[Before-and-after change data]
<<<<

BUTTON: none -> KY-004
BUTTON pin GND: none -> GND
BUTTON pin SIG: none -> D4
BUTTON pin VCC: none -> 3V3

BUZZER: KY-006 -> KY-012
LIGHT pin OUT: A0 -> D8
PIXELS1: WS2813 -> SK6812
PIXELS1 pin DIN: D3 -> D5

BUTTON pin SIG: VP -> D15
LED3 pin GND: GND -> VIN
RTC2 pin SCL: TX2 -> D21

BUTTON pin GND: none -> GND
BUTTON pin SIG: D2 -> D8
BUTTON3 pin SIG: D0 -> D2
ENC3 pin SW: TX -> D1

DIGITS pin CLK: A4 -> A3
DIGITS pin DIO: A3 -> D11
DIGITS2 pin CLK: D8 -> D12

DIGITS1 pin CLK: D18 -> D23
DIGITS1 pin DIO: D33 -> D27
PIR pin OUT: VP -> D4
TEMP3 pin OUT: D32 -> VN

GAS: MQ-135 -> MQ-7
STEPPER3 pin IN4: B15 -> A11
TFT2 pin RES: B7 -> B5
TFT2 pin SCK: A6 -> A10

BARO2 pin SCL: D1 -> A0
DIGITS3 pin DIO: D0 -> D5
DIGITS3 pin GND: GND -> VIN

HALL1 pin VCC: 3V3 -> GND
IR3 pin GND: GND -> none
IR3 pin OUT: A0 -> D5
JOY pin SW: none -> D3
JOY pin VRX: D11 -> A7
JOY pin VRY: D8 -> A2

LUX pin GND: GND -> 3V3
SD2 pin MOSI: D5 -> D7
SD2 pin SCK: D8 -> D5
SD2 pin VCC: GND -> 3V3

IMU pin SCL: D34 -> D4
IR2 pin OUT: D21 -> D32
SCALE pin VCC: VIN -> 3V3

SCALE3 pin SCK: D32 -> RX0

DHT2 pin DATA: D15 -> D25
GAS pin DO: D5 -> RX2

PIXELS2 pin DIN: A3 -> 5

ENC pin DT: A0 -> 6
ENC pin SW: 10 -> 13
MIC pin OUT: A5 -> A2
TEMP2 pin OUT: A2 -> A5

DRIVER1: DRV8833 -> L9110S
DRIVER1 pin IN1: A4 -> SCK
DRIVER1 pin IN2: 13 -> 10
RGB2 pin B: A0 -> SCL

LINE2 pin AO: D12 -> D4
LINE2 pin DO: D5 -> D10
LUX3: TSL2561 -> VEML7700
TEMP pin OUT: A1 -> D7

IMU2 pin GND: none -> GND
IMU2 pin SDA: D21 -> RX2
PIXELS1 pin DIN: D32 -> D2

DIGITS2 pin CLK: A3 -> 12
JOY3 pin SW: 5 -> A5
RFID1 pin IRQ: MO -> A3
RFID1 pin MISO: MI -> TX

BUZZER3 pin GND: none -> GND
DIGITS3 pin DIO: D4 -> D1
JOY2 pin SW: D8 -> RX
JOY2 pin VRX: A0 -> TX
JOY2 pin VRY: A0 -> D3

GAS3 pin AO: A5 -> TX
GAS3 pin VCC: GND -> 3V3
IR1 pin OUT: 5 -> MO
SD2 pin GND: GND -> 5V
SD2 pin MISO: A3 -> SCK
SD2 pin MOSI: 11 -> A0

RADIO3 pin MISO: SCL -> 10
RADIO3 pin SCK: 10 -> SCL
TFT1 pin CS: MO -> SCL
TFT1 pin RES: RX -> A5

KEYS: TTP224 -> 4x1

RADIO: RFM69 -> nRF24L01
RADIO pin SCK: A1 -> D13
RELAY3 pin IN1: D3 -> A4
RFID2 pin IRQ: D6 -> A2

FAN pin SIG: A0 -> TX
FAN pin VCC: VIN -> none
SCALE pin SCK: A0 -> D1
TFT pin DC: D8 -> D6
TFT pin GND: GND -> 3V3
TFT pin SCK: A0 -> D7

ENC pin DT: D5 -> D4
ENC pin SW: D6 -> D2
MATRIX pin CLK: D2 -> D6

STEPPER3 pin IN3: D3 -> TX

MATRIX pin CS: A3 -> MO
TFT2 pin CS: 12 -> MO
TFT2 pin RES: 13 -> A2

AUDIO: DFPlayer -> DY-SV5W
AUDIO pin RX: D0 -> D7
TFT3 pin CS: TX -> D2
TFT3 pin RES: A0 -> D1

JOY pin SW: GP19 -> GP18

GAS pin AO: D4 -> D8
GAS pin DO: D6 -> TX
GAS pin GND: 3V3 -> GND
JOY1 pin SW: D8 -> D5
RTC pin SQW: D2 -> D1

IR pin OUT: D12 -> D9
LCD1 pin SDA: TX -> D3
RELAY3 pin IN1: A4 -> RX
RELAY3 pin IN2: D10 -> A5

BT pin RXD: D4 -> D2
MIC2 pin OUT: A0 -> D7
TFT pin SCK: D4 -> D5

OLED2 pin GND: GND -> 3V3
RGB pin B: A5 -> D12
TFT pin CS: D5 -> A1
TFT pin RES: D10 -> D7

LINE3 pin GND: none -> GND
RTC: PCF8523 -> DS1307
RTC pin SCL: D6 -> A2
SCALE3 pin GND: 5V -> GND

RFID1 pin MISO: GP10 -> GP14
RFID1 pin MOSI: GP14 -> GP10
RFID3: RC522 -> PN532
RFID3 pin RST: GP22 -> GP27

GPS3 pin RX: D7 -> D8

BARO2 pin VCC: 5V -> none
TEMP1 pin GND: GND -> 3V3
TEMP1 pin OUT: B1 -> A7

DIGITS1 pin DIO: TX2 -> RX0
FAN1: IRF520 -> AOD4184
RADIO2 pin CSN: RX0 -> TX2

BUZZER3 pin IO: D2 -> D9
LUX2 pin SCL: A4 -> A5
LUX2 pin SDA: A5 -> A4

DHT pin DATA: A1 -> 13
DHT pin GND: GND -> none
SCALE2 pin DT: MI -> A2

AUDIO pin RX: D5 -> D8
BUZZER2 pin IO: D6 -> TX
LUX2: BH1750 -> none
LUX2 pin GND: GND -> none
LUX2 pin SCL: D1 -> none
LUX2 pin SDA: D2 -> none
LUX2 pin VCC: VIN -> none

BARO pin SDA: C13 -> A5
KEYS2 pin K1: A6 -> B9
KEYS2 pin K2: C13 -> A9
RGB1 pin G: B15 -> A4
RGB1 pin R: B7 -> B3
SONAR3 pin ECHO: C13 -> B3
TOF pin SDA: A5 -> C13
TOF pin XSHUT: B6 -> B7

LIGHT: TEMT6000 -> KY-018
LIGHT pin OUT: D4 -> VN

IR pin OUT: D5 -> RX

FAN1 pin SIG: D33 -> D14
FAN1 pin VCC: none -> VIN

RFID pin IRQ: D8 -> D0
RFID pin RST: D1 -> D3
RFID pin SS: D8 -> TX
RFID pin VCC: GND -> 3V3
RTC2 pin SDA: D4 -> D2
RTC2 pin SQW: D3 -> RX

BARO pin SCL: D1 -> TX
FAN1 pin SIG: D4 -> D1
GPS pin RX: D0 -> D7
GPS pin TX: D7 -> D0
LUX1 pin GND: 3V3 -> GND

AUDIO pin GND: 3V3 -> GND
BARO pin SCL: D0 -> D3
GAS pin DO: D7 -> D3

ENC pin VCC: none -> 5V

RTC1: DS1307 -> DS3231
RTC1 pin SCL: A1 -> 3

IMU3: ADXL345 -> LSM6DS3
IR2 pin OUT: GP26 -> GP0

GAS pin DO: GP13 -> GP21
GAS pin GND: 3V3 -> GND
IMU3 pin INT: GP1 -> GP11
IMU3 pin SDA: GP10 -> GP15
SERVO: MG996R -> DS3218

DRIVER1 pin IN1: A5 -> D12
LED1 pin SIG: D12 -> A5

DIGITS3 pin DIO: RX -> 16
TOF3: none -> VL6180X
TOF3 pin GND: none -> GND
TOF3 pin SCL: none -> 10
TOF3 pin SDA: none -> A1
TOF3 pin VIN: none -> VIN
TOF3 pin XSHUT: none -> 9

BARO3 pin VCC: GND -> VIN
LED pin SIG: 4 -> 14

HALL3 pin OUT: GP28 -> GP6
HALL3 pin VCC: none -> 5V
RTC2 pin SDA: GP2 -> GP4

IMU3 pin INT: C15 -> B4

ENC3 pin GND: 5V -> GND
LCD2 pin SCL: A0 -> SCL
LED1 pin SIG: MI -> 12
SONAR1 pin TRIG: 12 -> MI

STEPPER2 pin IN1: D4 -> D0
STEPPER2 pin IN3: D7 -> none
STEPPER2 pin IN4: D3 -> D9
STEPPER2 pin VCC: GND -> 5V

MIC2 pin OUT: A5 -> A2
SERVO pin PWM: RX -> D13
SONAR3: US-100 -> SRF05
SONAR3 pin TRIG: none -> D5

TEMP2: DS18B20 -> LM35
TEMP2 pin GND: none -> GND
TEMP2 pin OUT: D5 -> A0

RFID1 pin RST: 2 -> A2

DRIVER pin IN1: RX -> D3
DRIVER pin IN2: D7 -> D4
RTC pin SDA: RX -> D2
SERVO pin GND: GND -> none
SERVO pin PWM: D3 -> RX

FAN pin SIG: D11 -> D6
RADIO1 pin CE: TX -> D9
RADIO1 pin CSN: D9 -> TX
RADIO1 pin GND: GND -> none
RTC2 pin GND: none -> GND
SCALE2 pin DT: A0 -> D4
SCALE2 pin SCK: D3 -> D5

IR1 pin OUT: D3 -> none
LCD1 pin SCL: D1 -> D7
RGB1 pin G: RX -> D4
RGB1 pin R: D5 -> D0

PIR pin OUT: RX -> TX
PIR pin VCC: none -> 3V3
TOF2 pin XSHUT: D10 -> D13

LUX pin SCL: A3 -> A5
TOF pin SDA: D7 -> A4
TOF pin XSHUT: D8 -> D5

>>>>

- TASK GOAL: Take the lines from the first line of the records through the line holding "LED3 pin GND: GND -> VIN", both included, and please reproduce them exactly with nothing added.

- RESULT OF THIS EXERCISE:
BUTTON: none -> KY-004
BUTTON pin GND: none -> GND
BUTTON pin SIG: none -> D4
BUTTON pin VCC: none -> 3V3

BUZZER: KY-006 -> KY-012
LIGHT pin OUT: A0 -> D8
PIXELS1: WS2813 -> SK6812
PIXELS1 pin DIN: D3 -> D5

BUTTON pin SIG: VP -> D15
LED3 pin GND: GND -> VIN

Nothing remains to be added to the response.